▶ Available data

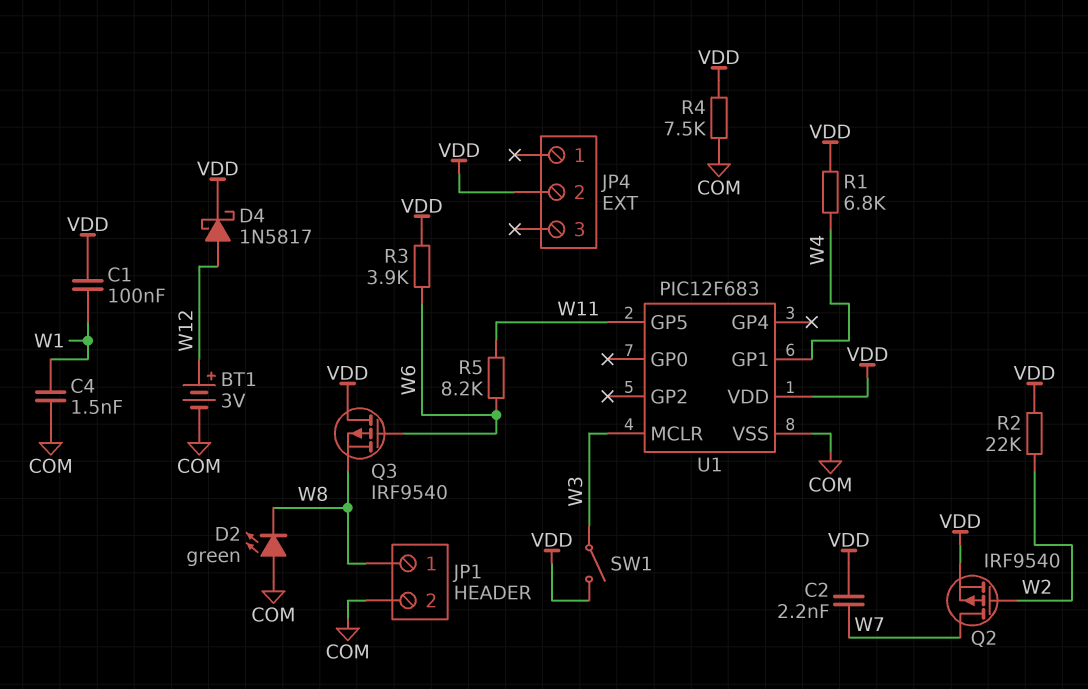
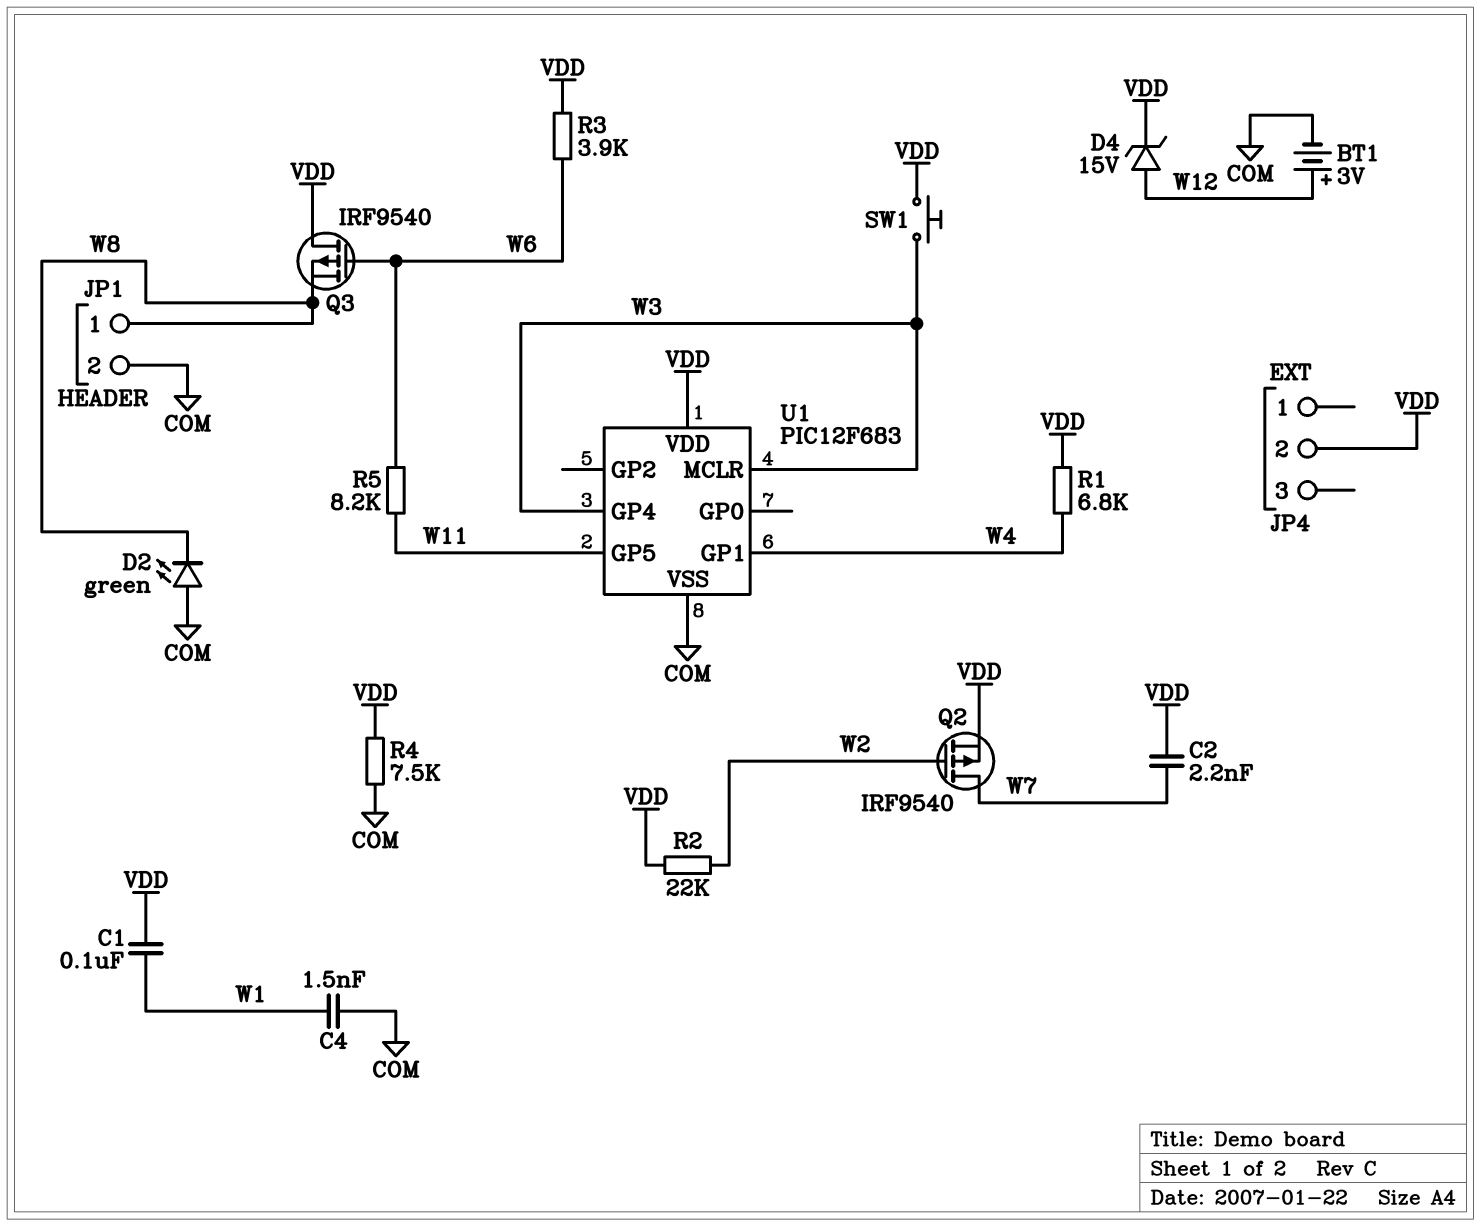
D4: schottky 1N5817 (A W12, K VDD) -> zener 15V (A W12, K VDD)
SW1: switch (VDD, W3) -> button (VDD, W3)
U1 pin GP4: none -> W3

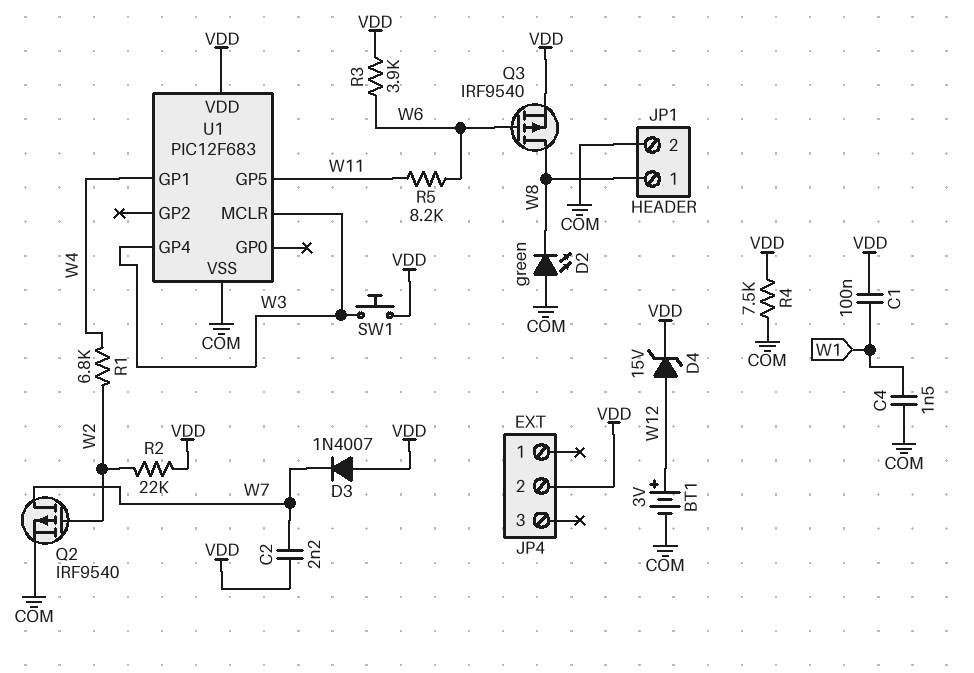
D3: none -> diode 1N4007 (A VDD, K W7)
Q2: PMOS IRF9540 (G W2, D W7, S VDD) -> PMOS IRF9540 (G W2, D W7, S COM)
Q3: PMOS IRF9540 (G W6, D VDD, S W8) -> PMOS IRF9540 (G W6, D W8, S VDD)
R1: 6.8k (VDD, W4) -> 6.8k (W2, W4)

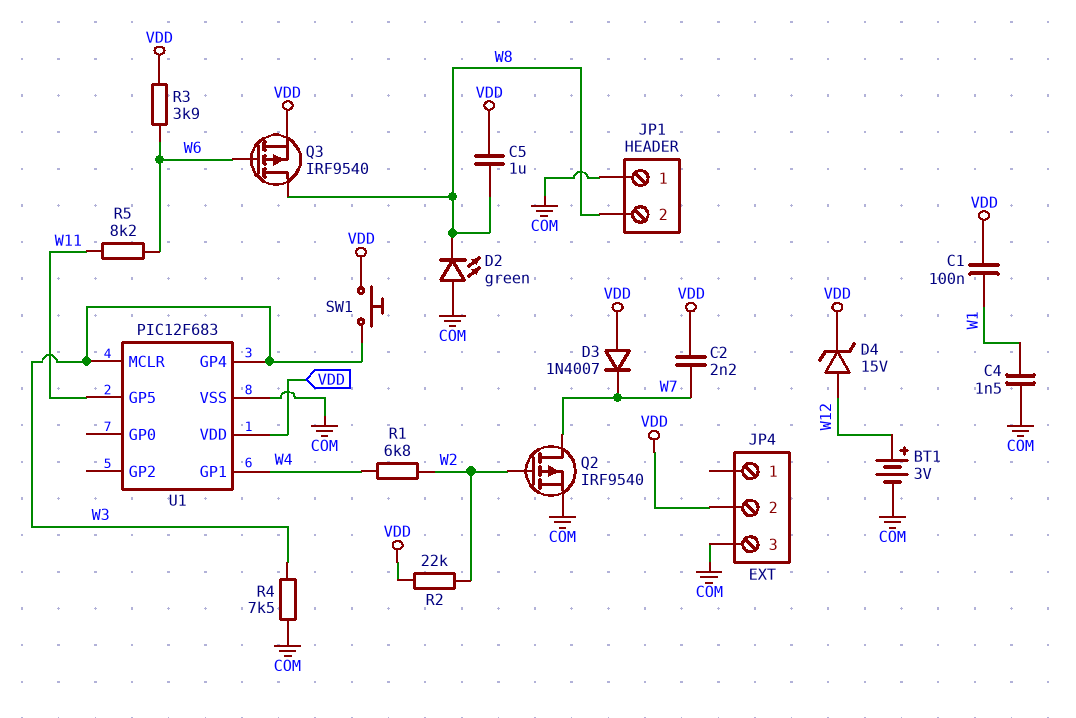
C5: none -> 1uF (VDD, W8)
JP1 pin 1: W8 -> COM
JP1 pin 2: COM -> W8
JP4 pin 3: none -> COM
R4: 7.5k (COM, VDD) -> 7.5k (COM, W3)

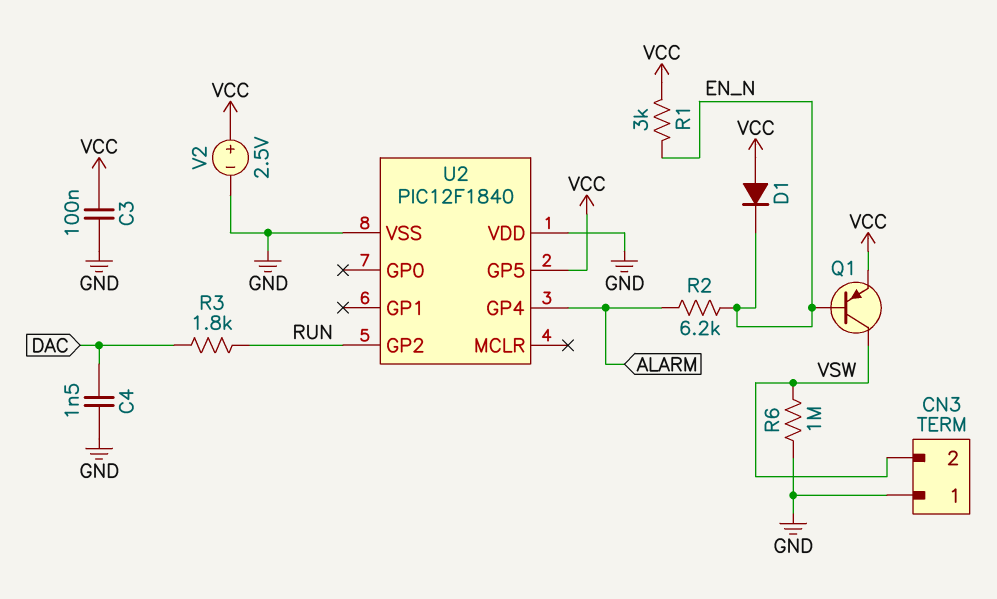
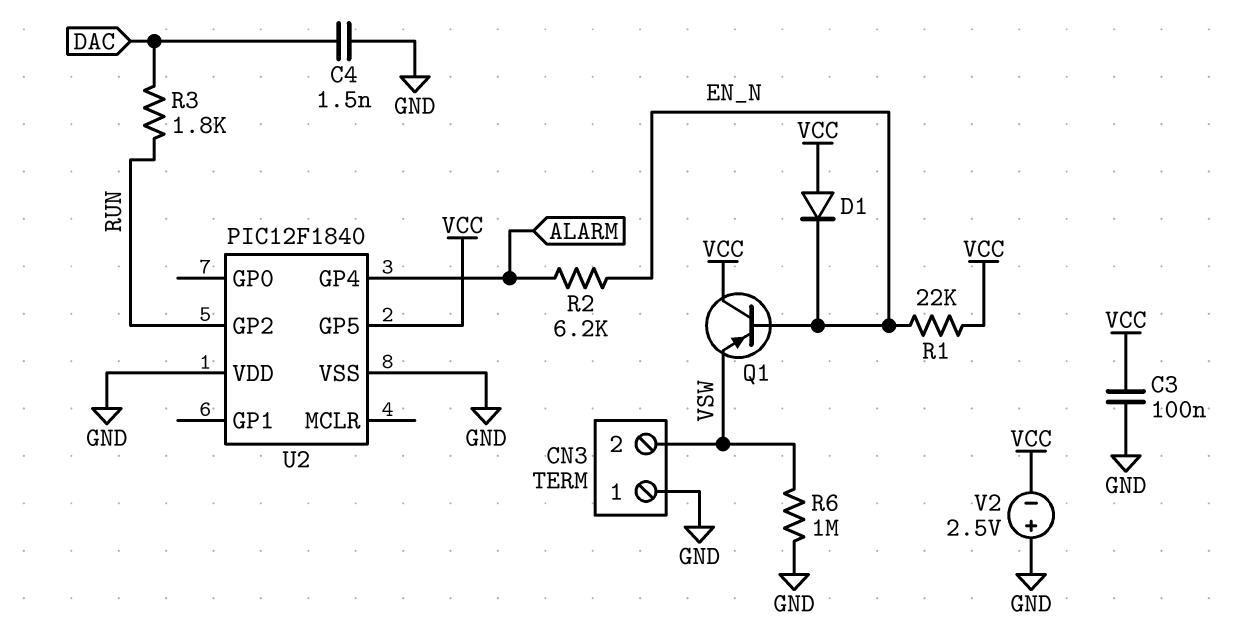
Q1: PNP (B EN_N, C VSW, E VCC) -> PNP (B EN_N, C VCC, E VSW)
R1: 3k (EN_N, VCC) -> 22k (EN_N, VCC)
V2: 2.5V (plus VCC, minus GND) -> 2.5V (plus GND, minus VCC)

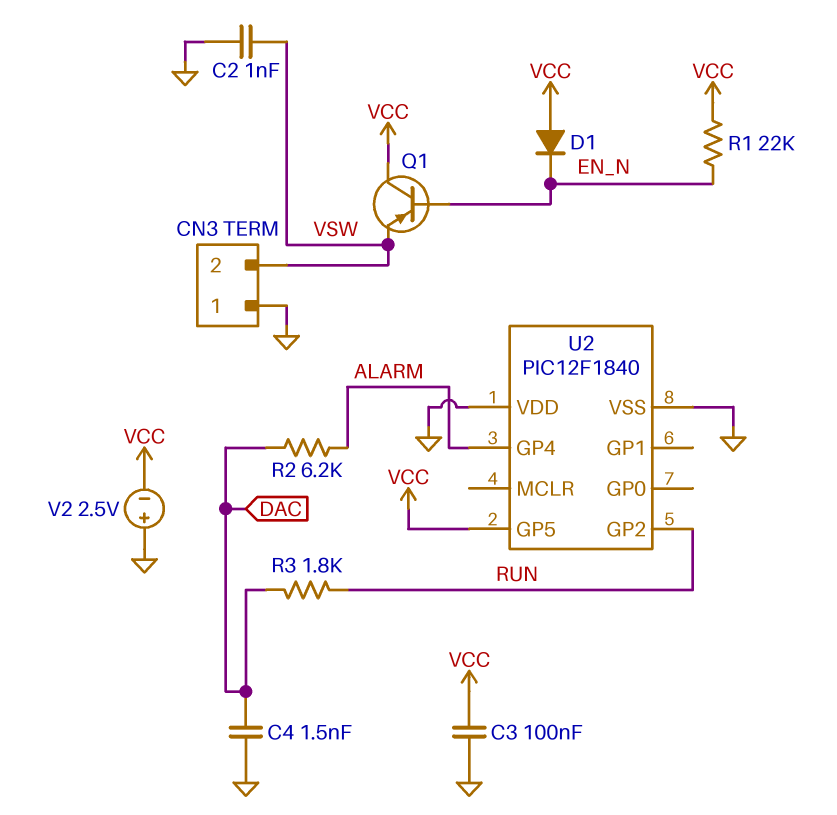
C2: none -> 1nF (GND, VSW)
R2: 6.2k (ALARM, EN_N) -> 6.2k (ALARM, DAC)
R6: 1M (GND, VSW) -> none

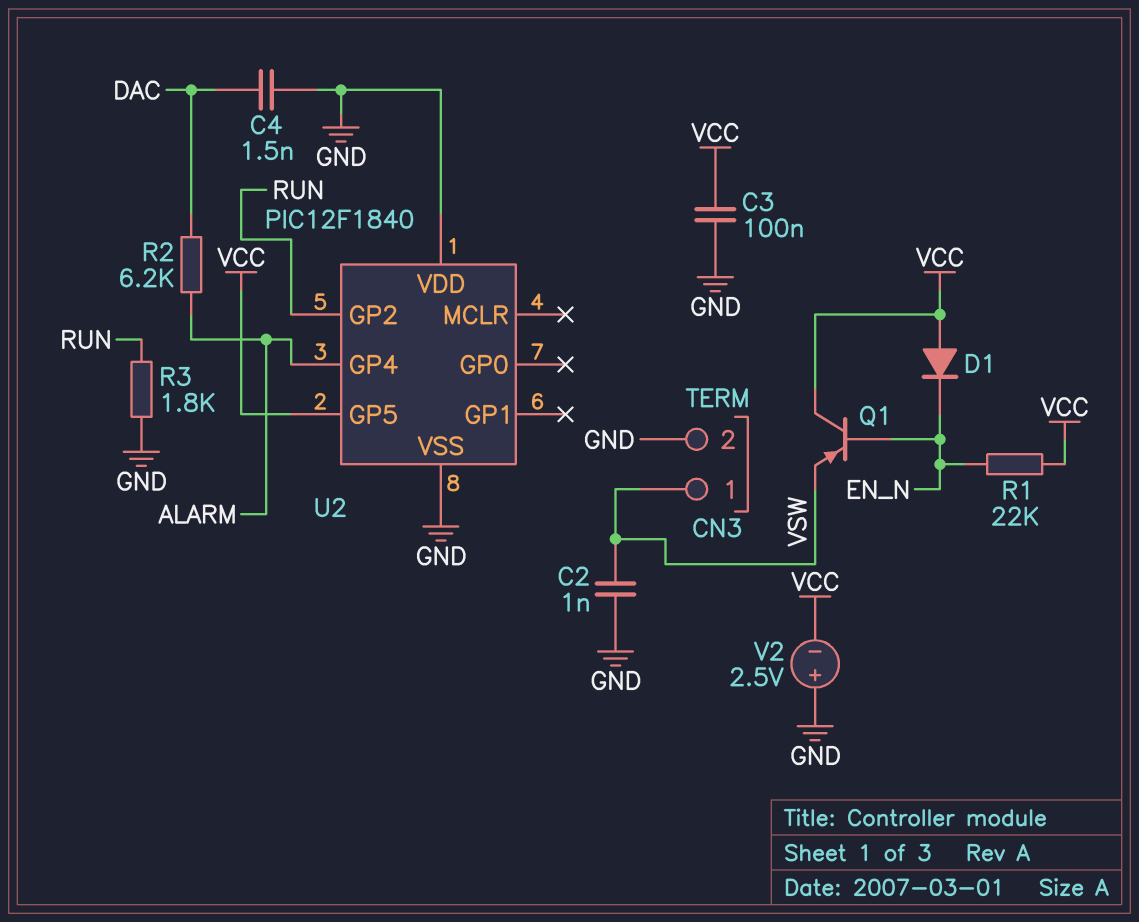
CN3 pin 1: GND -> VSW
CN3 pin 2: VSW -> GND
R3: 1.8k (DAC, RUN) -> 1.8k (GND, RUN)

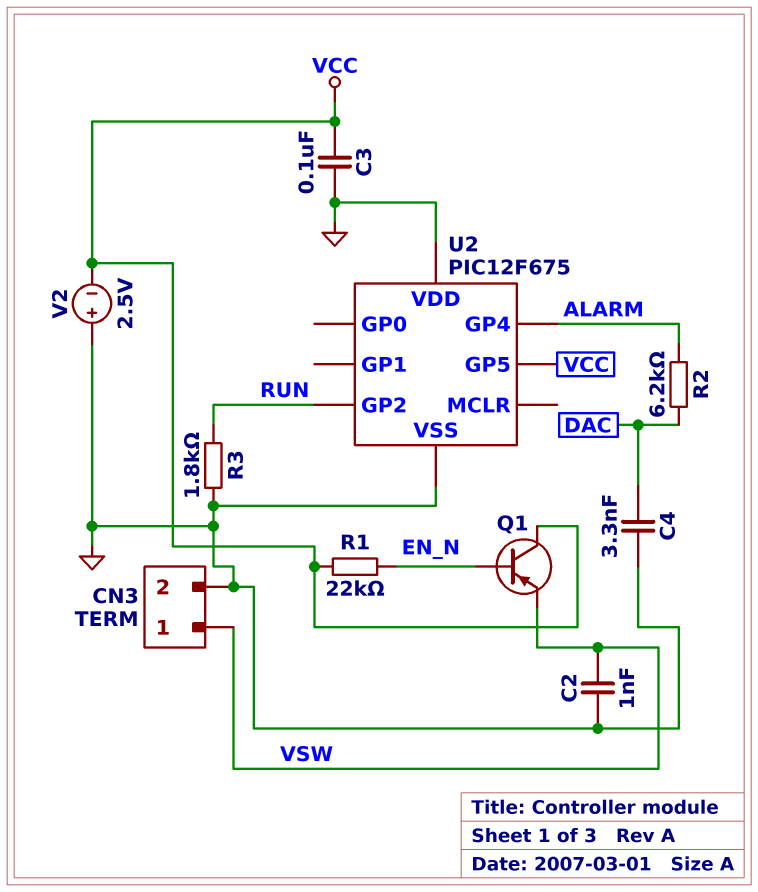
C4: 1.5nF (DAC, GND) -> 3.3nF (DAC, GND)
D1: diode (A VCC, K EN_N) -> none
U2: PIC12F1840 -> PIC12F675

▶ What to do
Starting at the line with "JP1 pin 1: W8 -> COM", transcribe the listing above exactly through its last line. No picture belongs in the transcription.

▶ Response to the task
JP1 pin 1: W8 -> COM
JP1 pin 2: COM -> W8
JP4 pin 3: none -> COM
R4: 7.5k (COM, VDD) -> 7.5k (COM, W3)

Q1: PNP (B EN_N, C VSW, E VCC) -> PNP (B EN_N, C VCC, E VSW)
R1: 3k (EN_N, VCC) -> 22k (EN_N, VCC)
V2: 2.5V (plus VCC, minus GND) -> 2.5V (plus GND, minus VCC)

C2: none -> 1nF (GND, VSW)
R2: 6.2k (ALARM, EN_N) -> 6.2k (ALARM, DAC)
R6: 1M (GND, VSW) -> none

CN3 pin 1: GND -> VSW
CN3 pin 2: VSW -> GND
R3: 1.8k (DAC, RUN) -> 1.8k (GND, RUN)

C4: 1.5nF (DAC, GND) -> 3.3nF (DAC, GND)
D1: diode (A VCC, K EN_N) -> none
U2: PIC12F1840 -> PIC12F675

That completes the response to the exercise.